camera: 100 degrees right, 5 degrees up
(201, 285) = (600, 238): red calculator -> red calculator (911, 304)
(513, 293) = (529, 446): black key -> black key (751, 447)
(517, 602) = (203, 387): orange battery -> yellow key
...
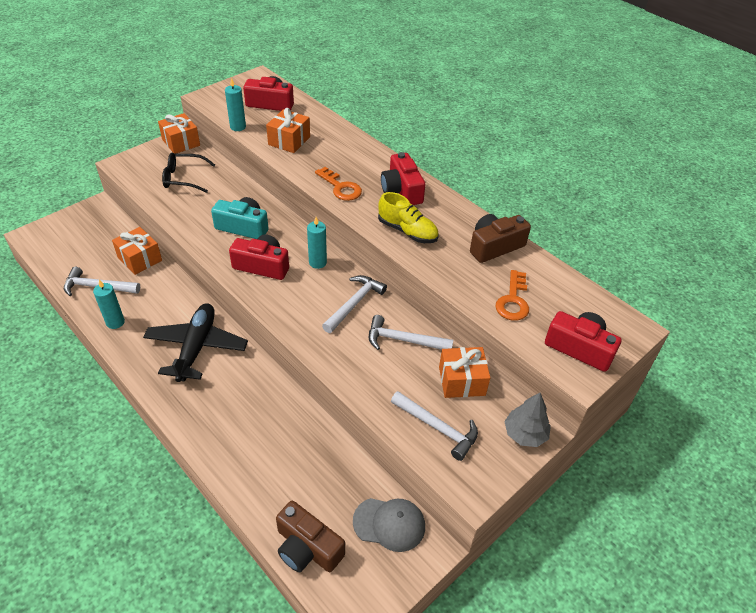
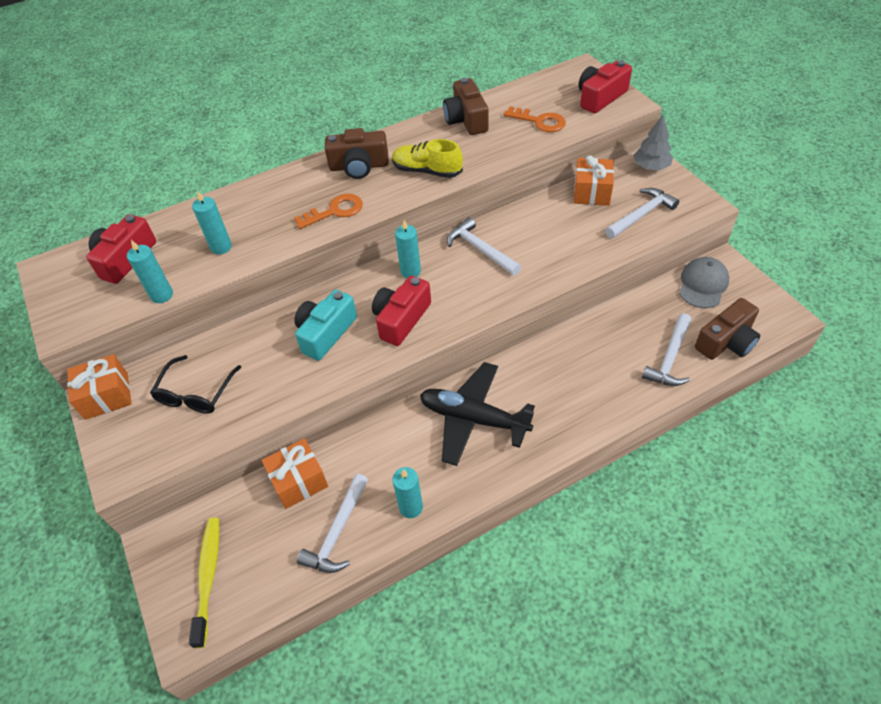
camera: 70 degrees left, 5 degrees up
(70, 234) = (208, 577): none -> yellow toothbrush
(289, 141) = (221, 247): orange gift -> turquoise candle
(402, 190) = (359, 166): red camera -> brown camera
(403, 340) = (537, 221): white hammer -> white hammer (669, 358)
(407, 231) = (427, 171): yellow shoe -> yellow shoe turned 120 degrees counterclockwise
...
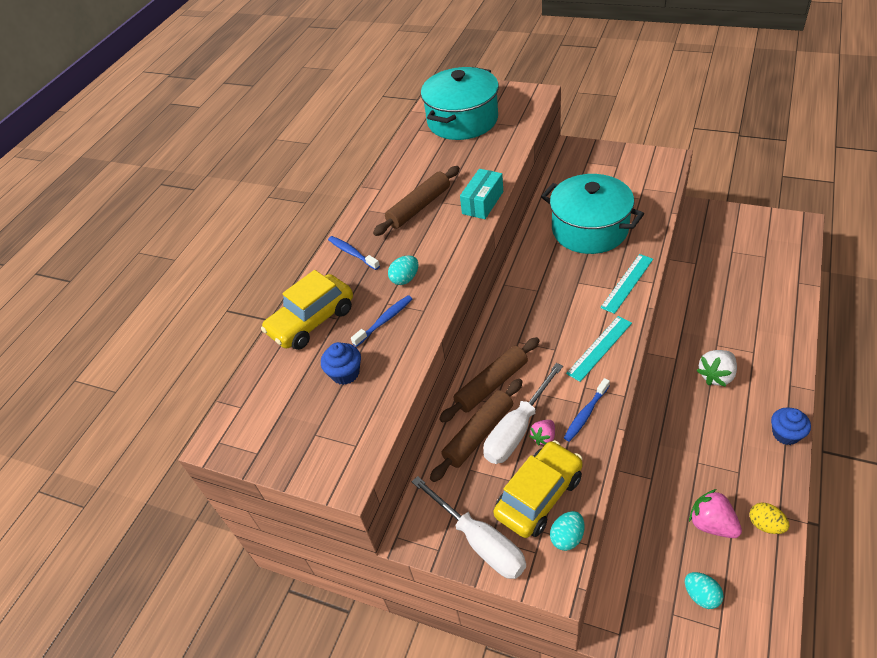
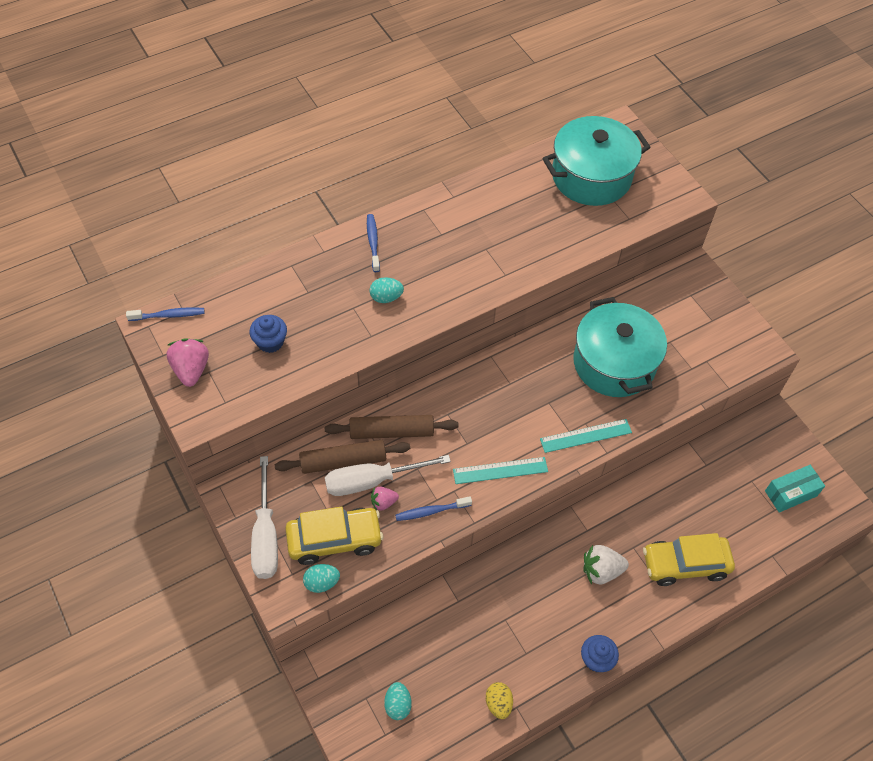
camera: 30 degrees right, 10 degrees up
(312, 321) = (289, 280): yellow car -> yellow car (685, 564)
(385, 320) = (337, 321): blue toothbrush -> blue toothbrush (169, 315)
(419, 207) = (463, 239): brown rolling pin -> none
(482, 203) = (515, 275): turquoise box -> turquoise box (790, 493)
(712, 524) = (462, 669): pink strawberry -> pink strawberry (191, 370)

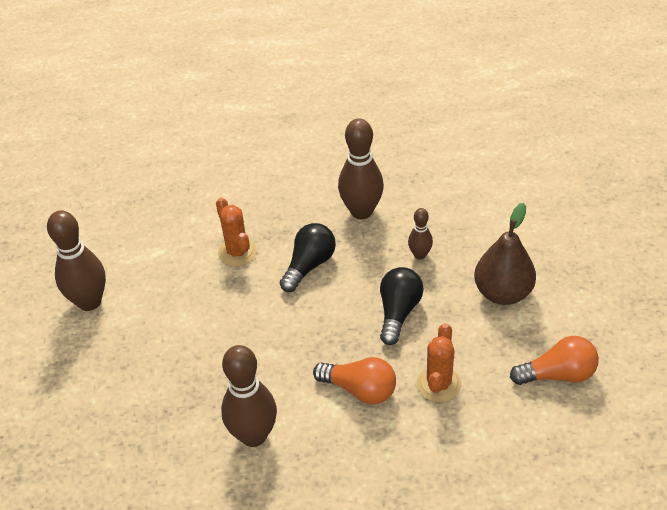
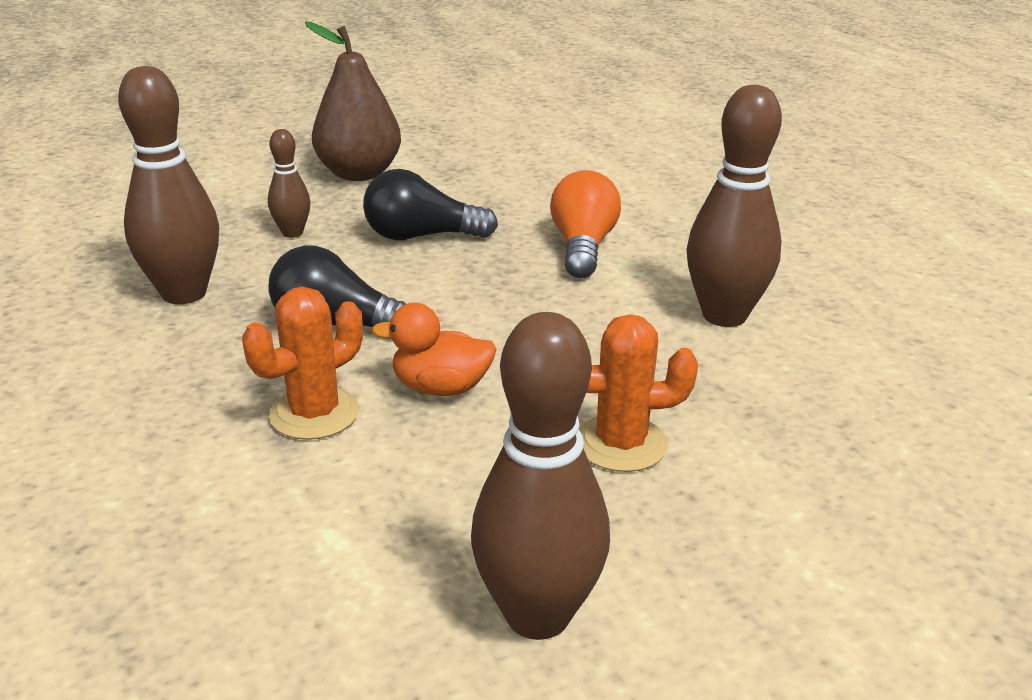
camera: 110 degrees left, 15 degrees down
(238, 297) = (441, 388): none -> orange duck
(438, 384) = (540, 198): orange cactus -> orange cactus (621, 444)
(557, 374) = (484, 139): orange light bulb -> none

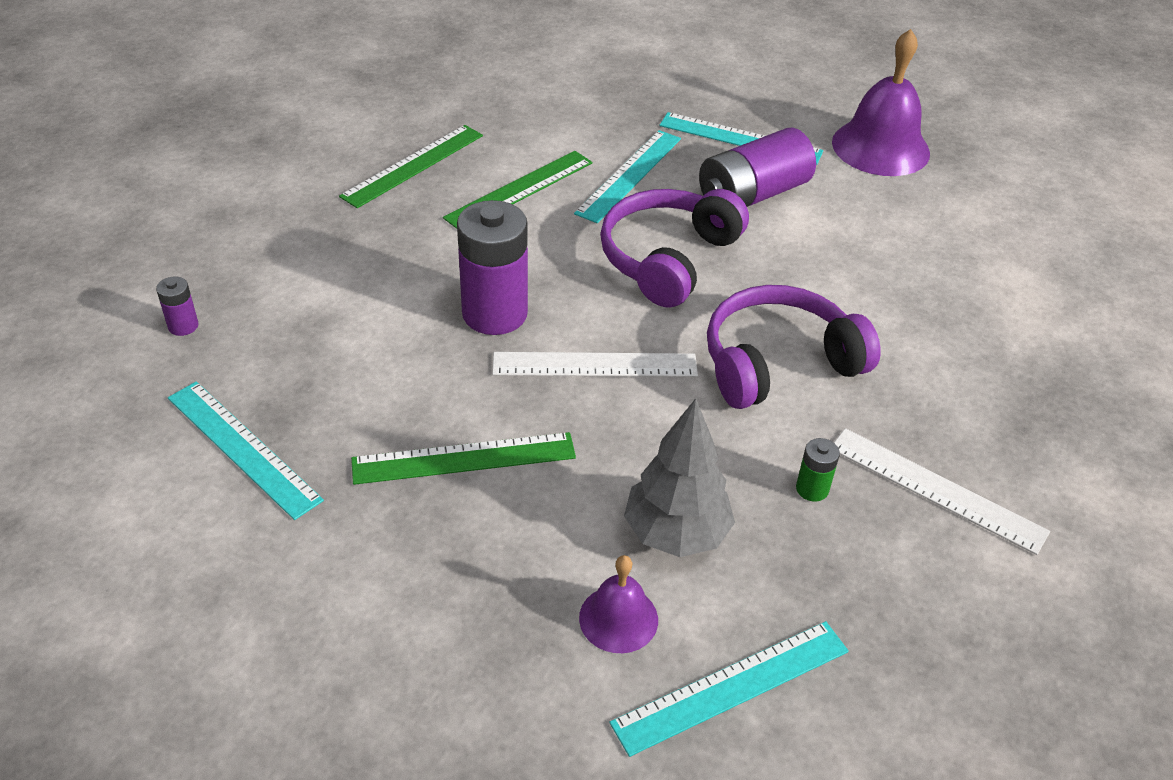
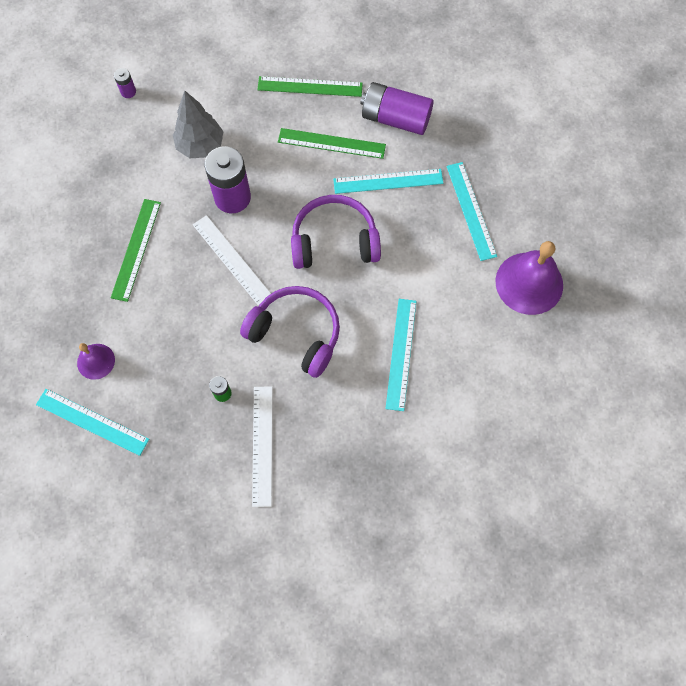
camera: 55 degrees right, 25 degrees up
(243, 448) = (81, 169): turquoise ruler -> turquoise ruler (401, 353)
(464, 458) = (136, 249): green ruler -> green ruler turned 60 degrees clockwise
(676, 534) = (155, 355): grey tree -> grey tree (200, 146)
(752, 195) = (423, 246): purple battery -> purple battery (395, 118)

→ Task prompt:
The answer should be one number only: how many lines in the listing hold "ruler".

→ Response:
2